**Required action:**
Copy exactly every line below, from the first through the one that contains "R208: none -> 2.2k (GND, VB)", and skip all pictures.

─── Provided data ───

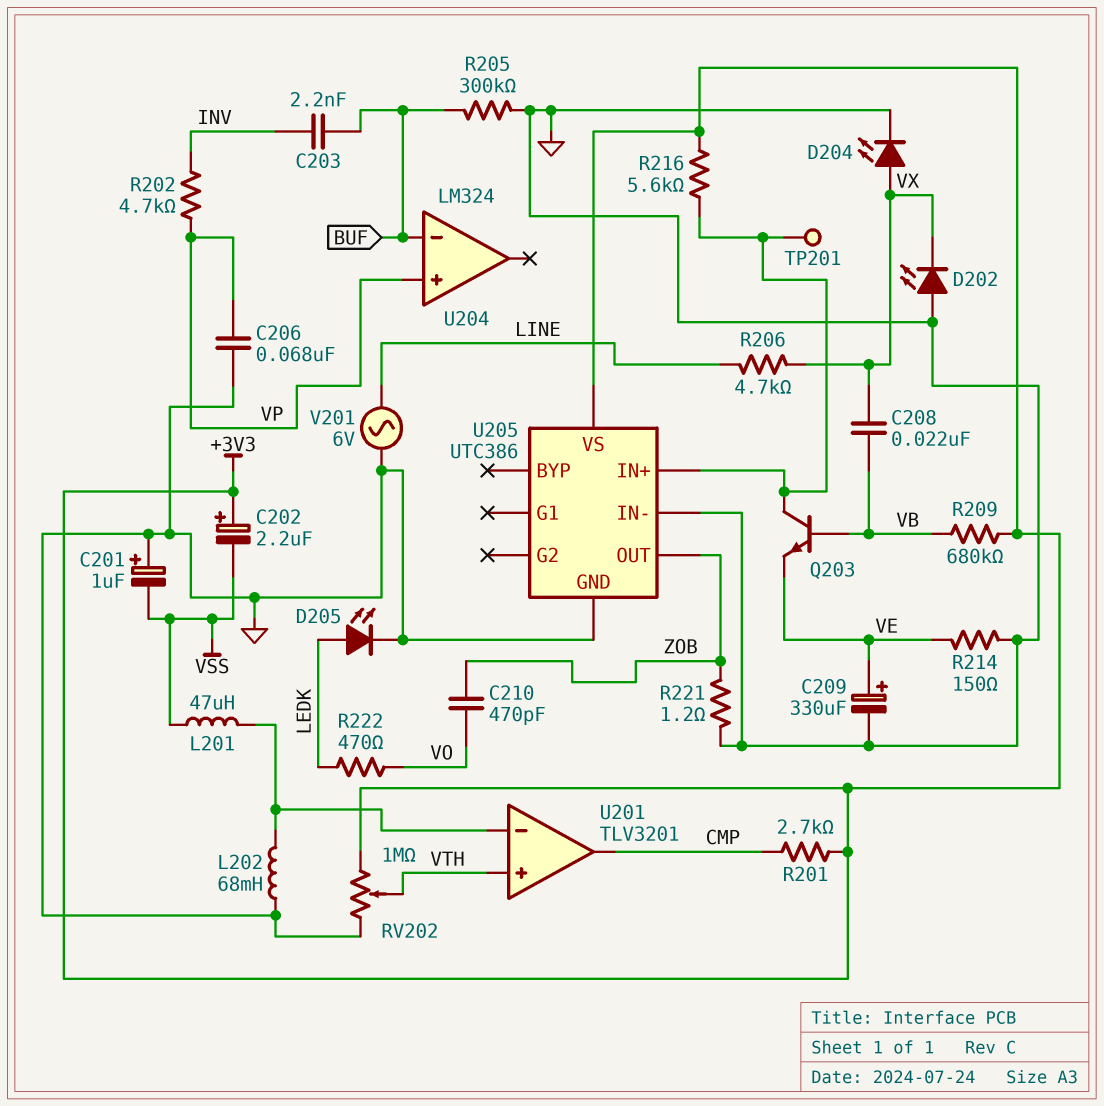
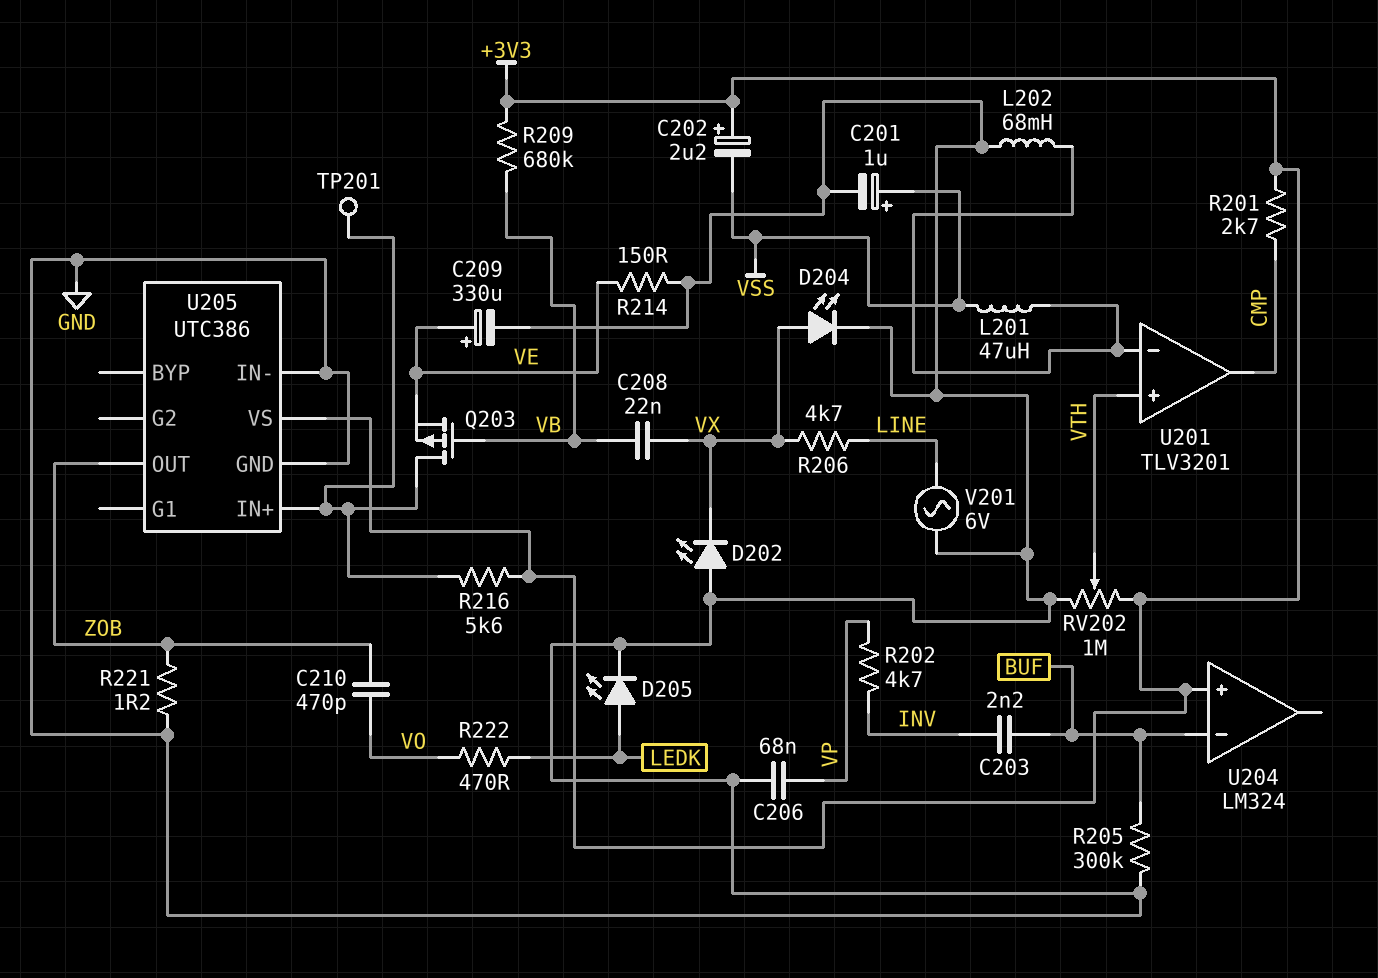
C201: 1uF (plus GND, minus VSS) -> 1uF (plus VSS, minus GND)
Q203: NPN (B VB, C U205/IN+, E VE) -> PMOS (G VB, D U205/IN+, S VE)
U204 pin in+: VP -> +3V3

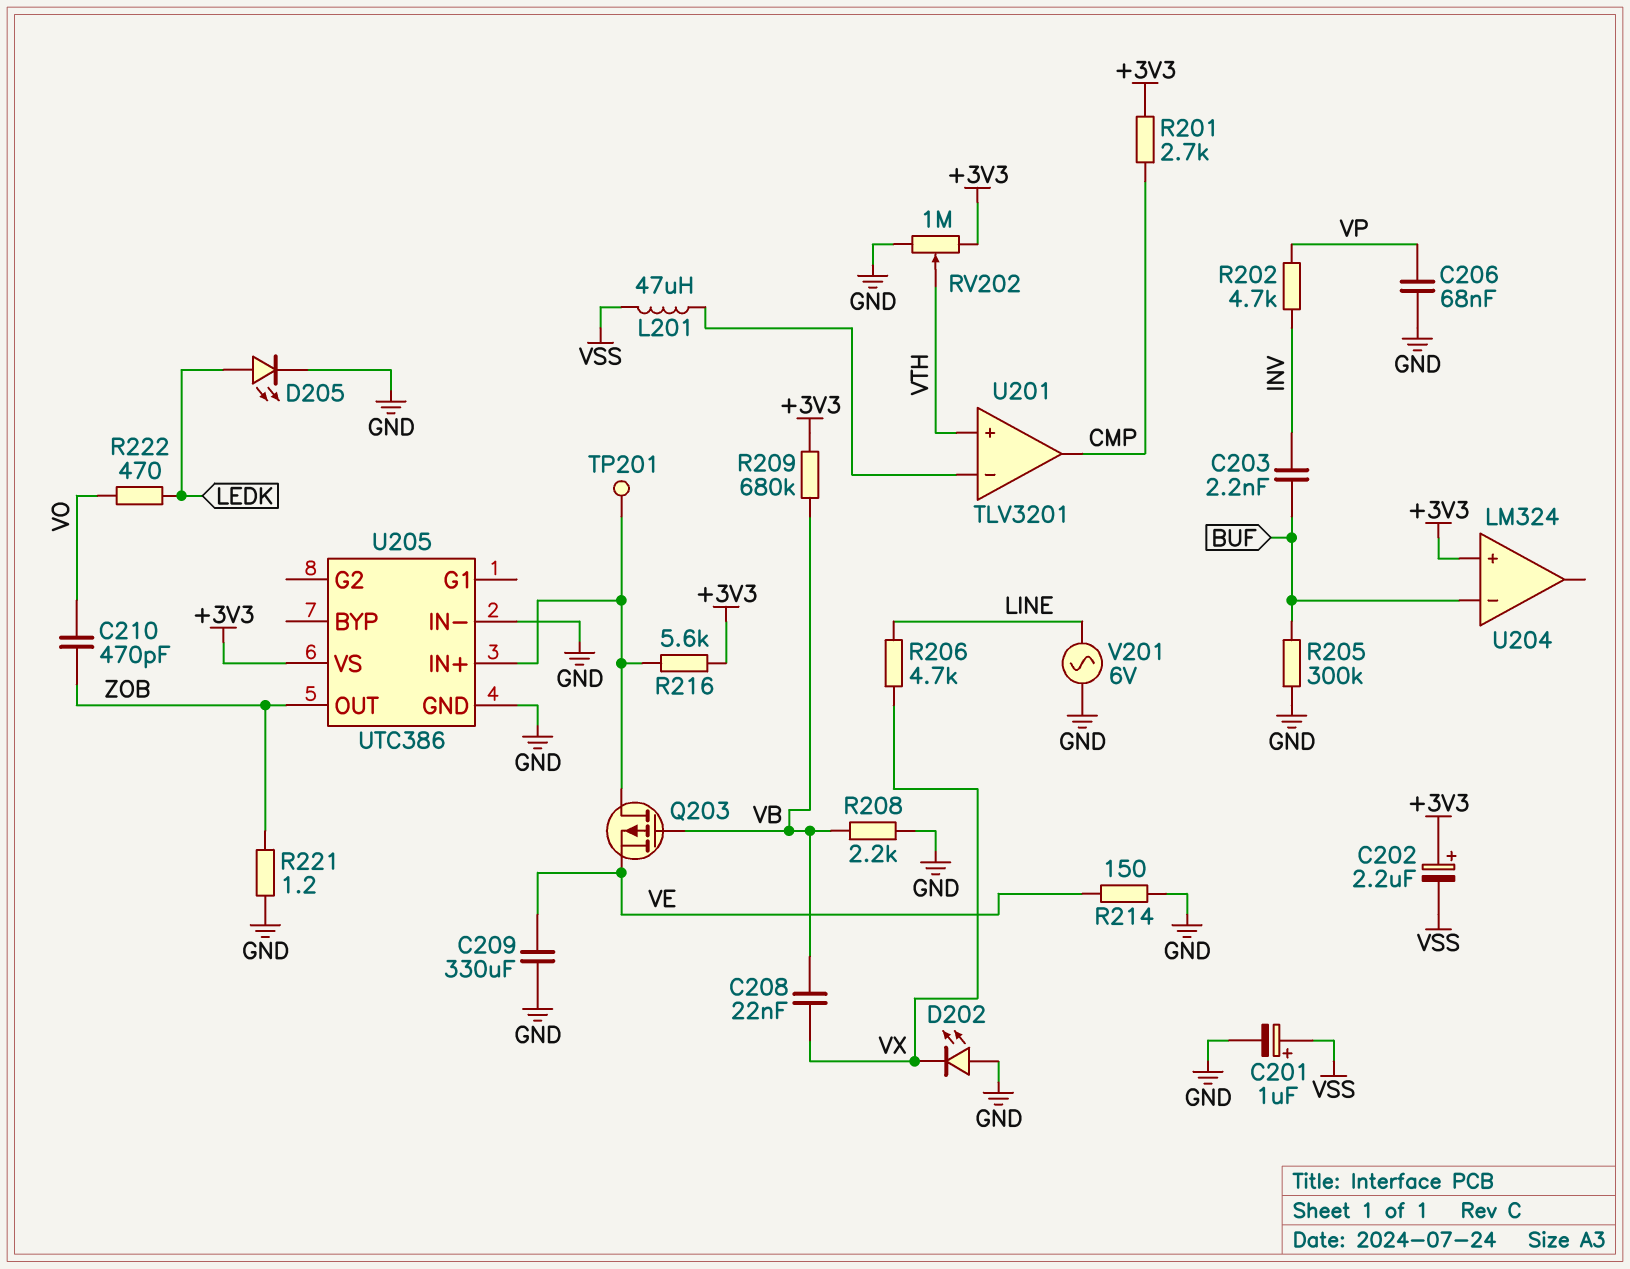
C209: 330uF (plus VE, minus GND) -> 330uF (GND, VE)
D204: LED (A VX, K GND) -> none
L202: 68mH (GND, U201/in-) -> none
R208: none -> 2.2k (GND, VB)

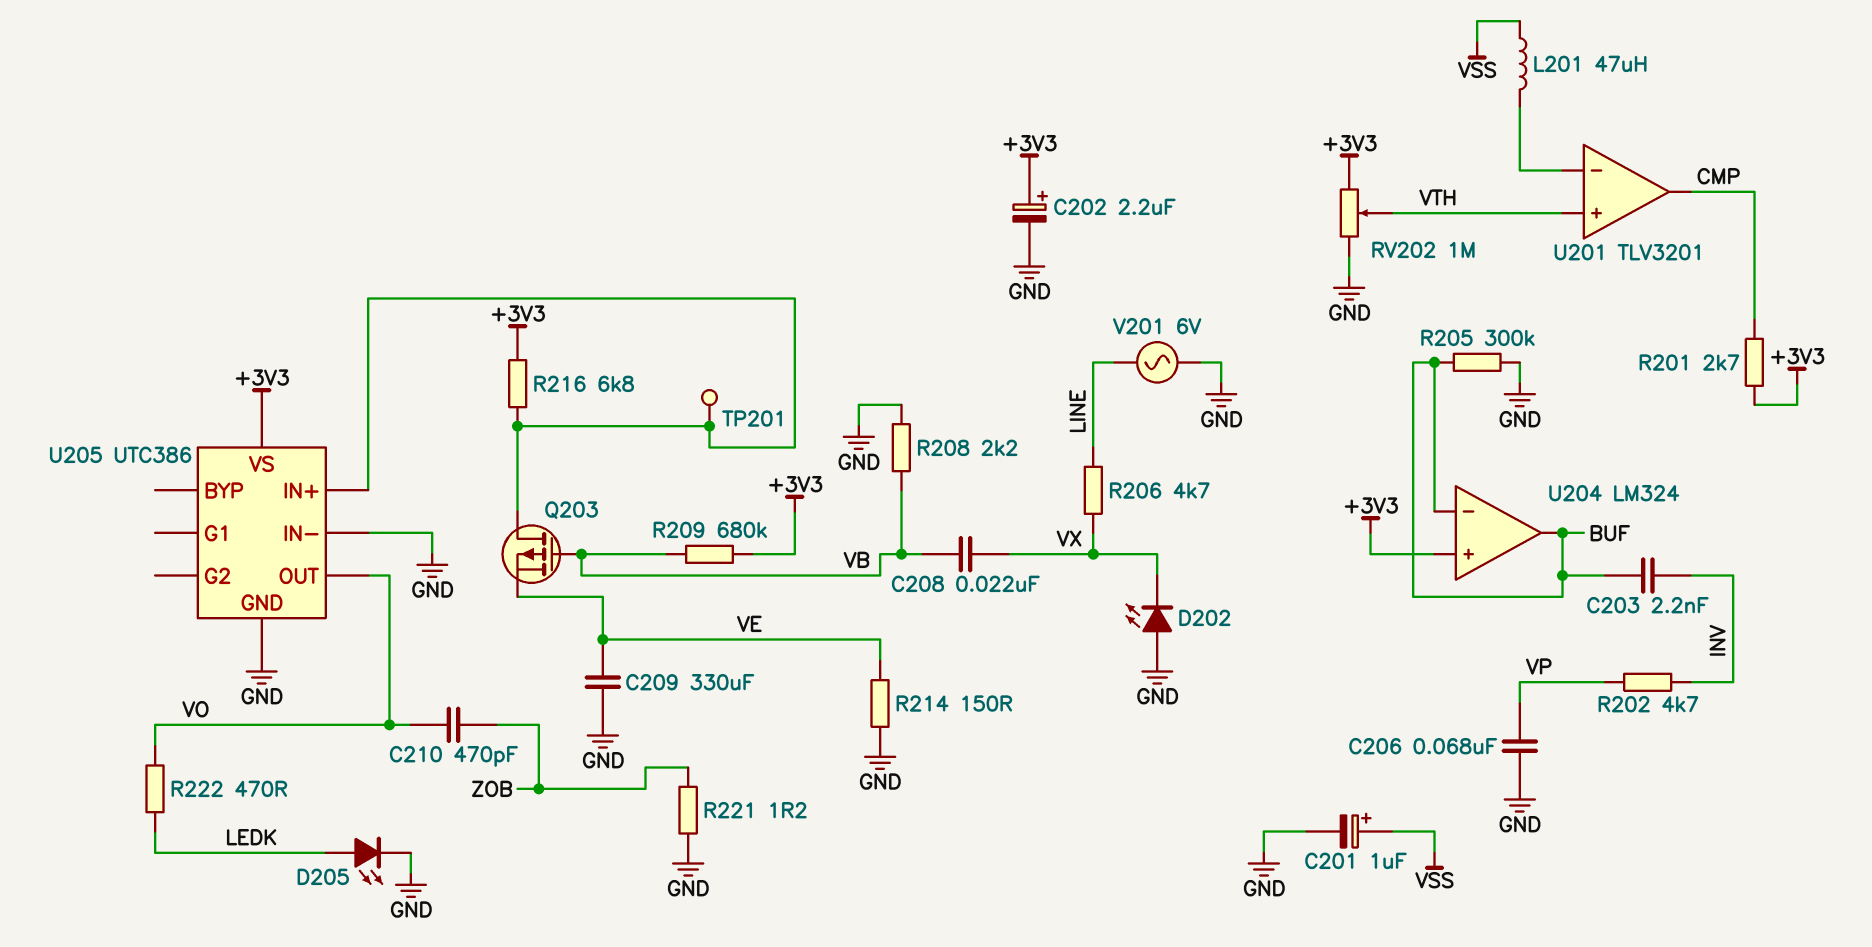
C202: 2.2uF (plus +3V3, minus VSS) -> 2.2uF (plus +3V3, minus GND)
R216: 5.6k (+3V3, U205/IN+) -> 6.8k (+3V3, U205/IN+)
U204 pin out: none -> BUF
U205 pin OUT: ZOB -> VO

───

**Solution to this exercise:**
C201: 1uF (plus GND, minus VSS) -> 1uF (plus VSS, minus GND)
Q203: NPN (B VB, C U205/IN+, E VE) -> PMOS (G VB, D U205/IN+, S VE)
U204 pin in+: VP -> +3V3

C209: 330uF (plus VE, minus GND) -> 330uF (GND, VE)
D204: LED (A VX, K GND) -> none
L202: 68mH (GND, U201/in-) -> none
R208: none -> 2.2k (GND, VB)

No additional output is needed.